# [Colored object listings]
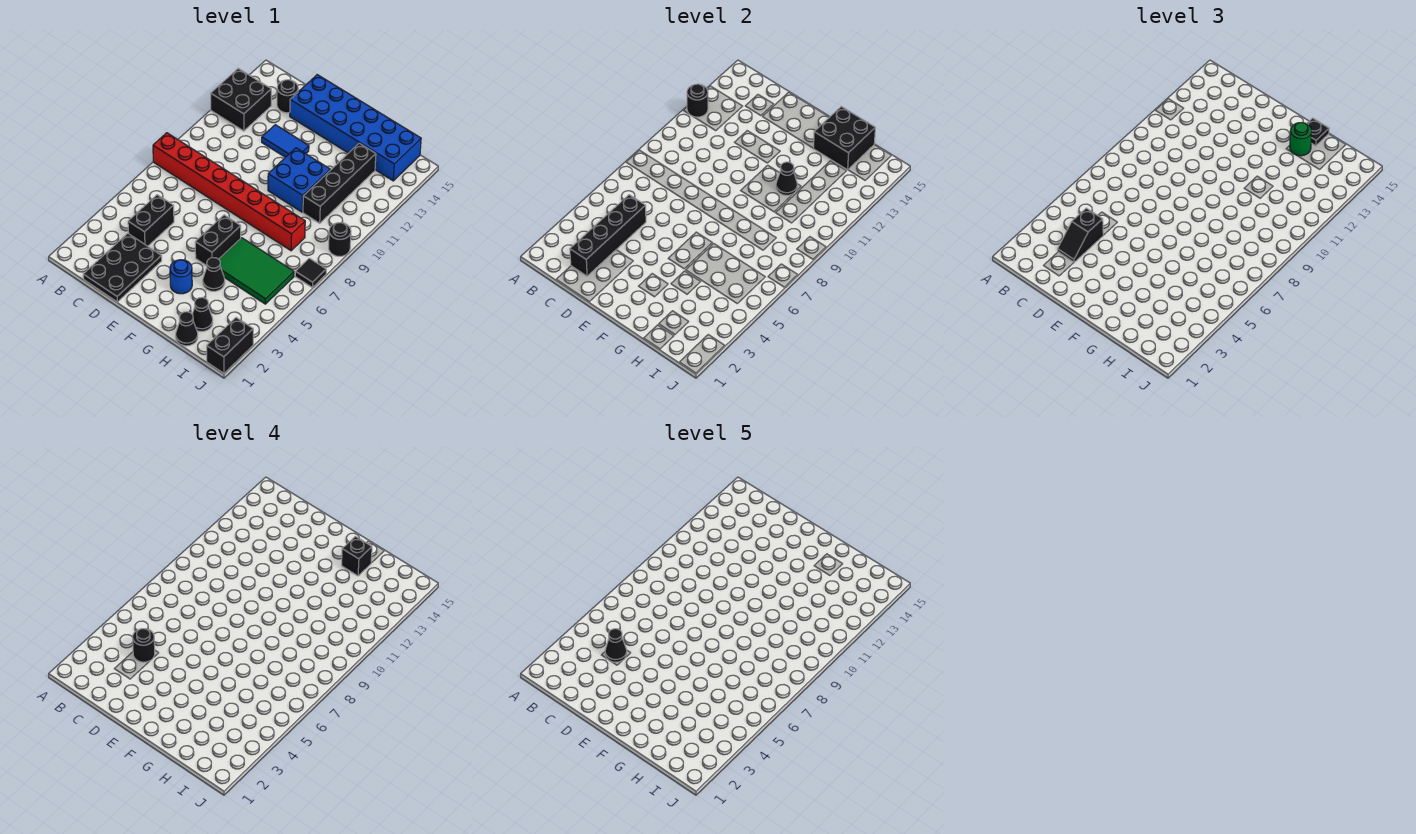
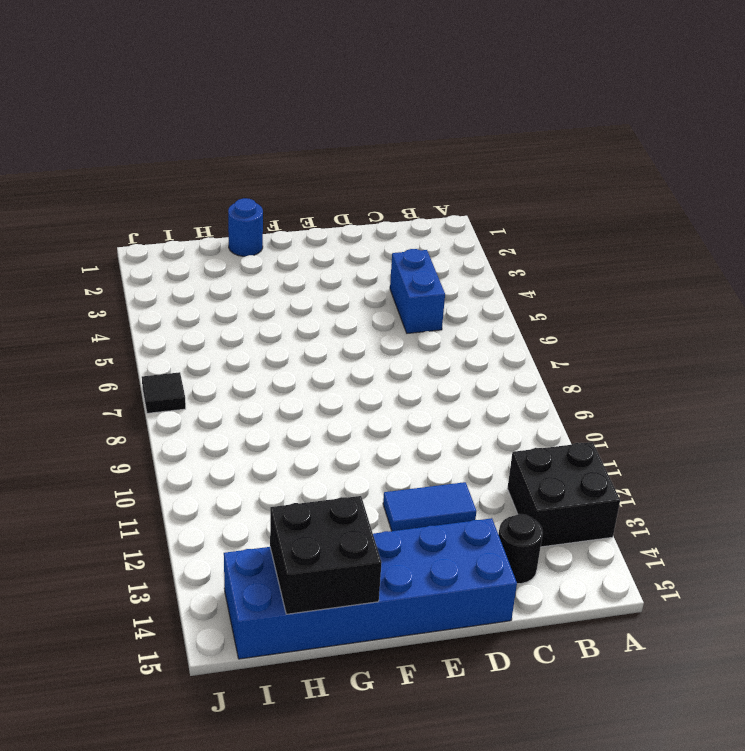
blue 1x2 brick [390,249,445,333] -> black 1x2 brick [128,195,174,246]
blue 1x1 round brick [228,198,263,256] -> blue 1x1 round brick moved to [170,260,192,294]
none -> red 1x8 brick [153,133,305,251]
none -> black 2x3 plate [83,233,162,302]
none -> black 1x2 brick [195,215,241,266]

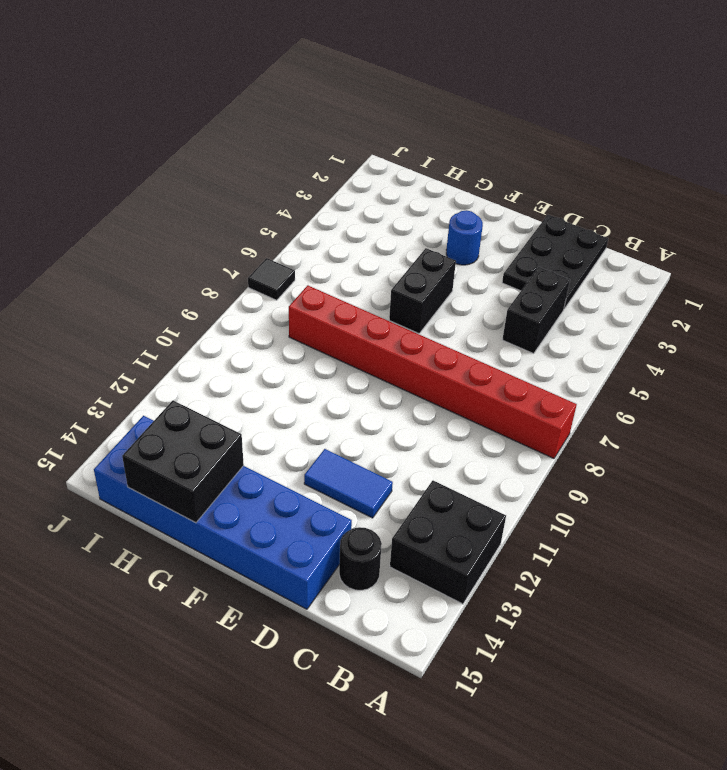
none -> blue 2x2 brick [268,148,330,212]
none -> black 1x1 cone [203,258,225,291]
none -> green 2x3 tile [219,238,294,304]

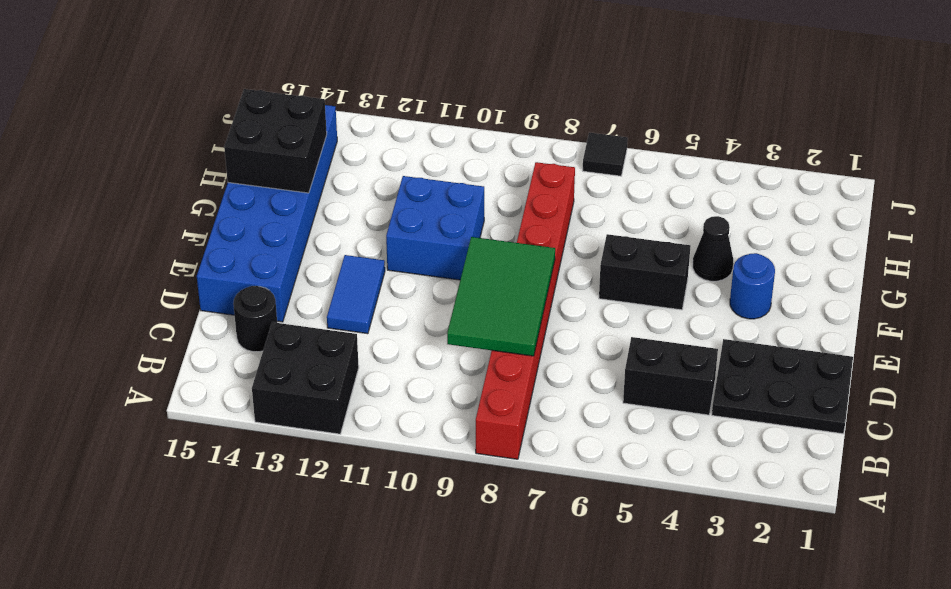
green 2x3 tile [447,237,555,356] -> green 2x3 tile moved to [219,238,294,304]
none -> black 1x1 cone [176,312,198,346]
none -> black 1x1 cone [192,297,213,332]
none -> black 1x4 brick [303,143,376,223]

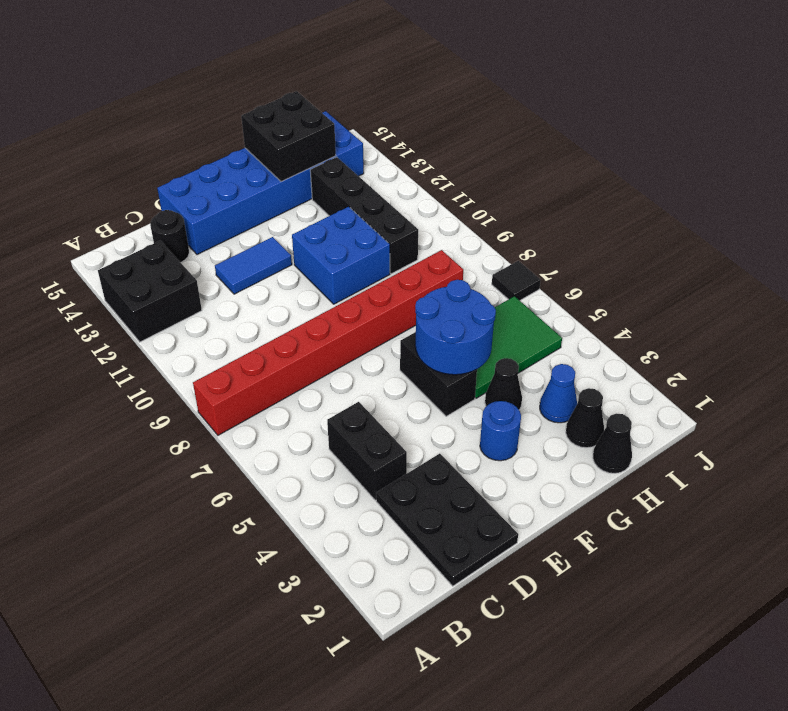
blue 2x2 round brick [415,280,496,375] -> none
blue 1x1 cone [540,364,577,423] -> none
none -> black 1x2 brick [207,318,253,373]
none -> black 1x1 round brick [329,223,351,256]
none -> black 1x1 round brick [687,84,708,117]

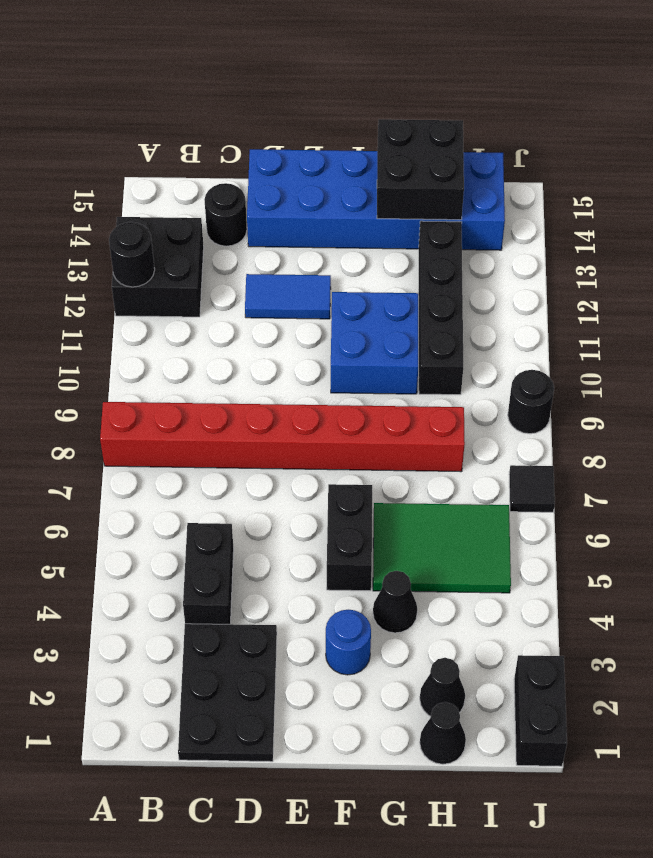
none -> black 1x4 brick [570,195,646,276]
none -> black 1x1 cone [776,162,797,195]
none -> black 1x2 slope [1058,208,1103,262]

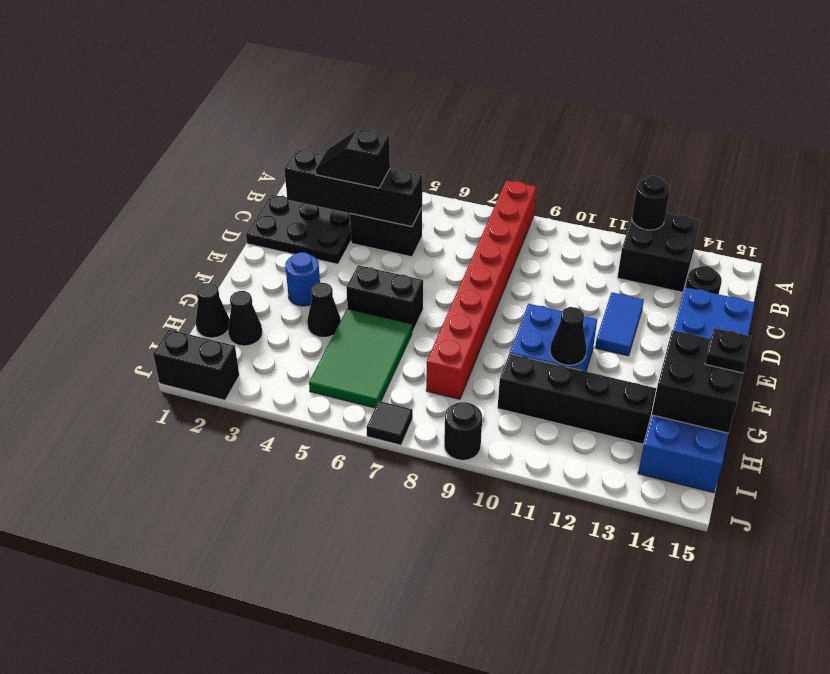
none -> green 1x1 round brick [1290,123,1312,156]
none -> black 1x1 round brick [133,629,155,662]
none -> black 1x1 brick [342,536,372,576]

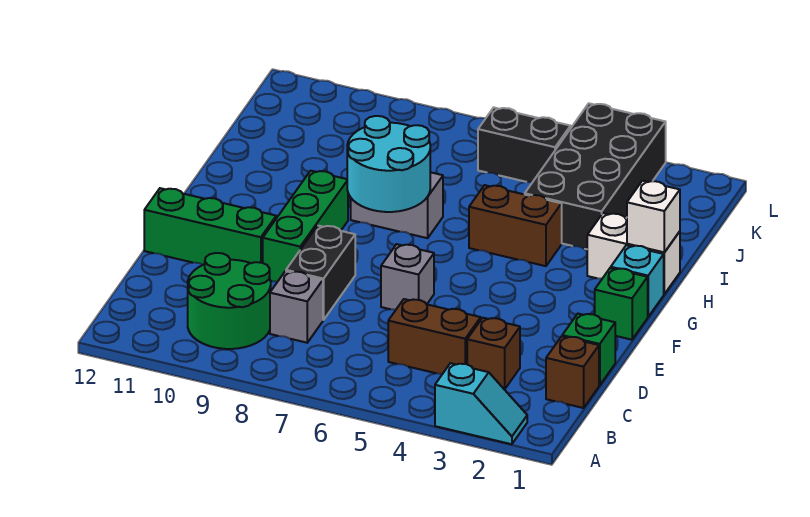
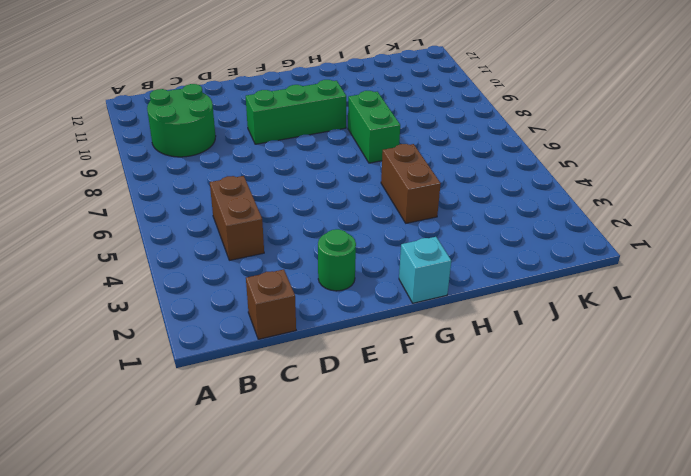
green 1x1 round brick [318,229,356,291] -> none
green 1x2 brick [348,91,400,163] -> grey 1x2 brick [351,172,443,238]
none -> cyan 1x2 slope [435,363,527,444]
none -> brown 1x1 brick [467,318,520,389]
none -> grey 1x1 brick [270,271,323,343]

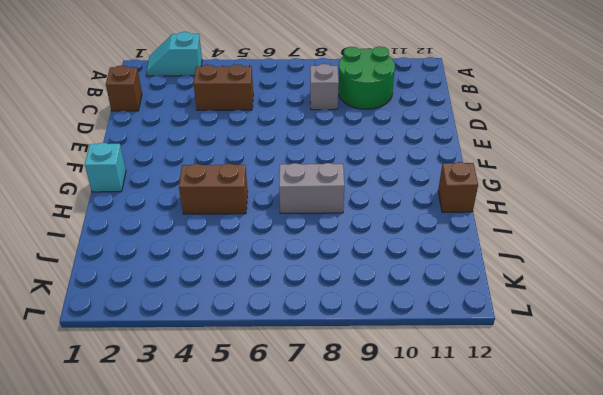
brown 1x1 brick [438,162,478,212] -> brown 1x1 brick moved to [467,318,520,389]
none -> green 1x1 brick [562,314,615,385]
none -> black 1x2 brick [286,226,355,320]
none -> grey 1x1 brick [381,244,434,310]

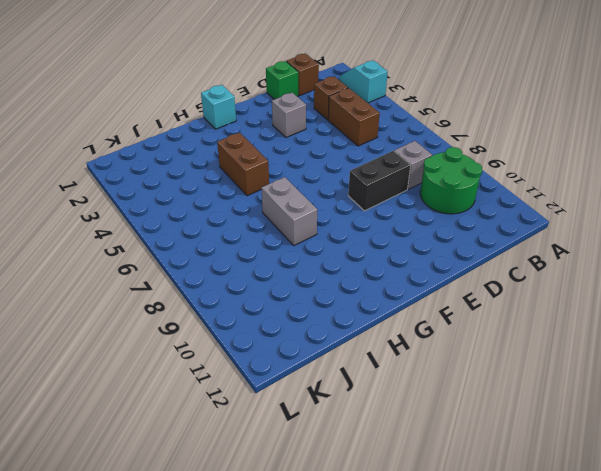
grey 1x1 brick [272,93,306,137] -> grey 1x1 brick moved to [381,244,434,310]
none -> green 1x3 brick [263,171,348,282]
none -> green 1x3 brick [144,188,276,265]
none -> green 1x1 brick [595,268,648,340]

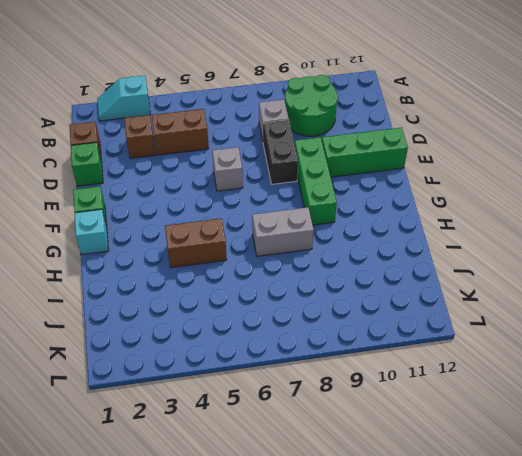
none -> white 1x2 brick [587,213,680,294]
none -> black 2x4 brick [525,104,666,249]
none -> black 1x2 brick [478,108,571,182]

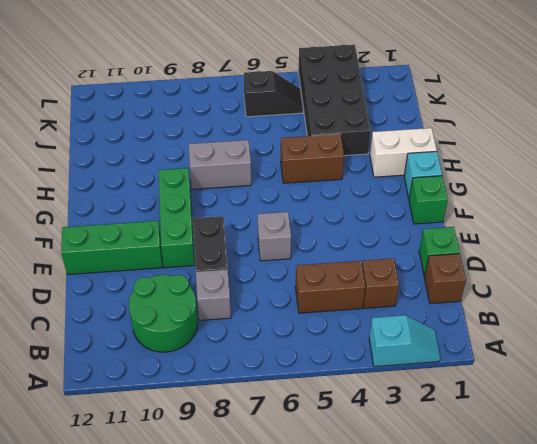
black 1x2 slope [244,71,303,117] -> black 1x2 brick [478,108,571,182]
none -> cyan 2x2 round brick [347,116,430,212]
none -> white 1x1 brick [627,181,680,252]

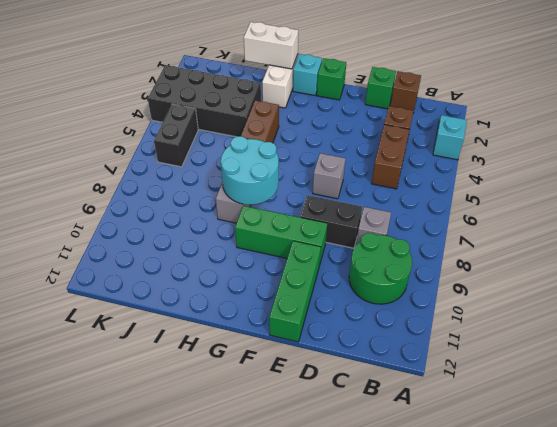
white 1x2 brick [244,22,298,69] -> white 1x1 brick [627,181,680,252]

# [Exercise directions]
Only a number is wanted here: the count of lines above that contain the word "cone".

# [Worked solution]
5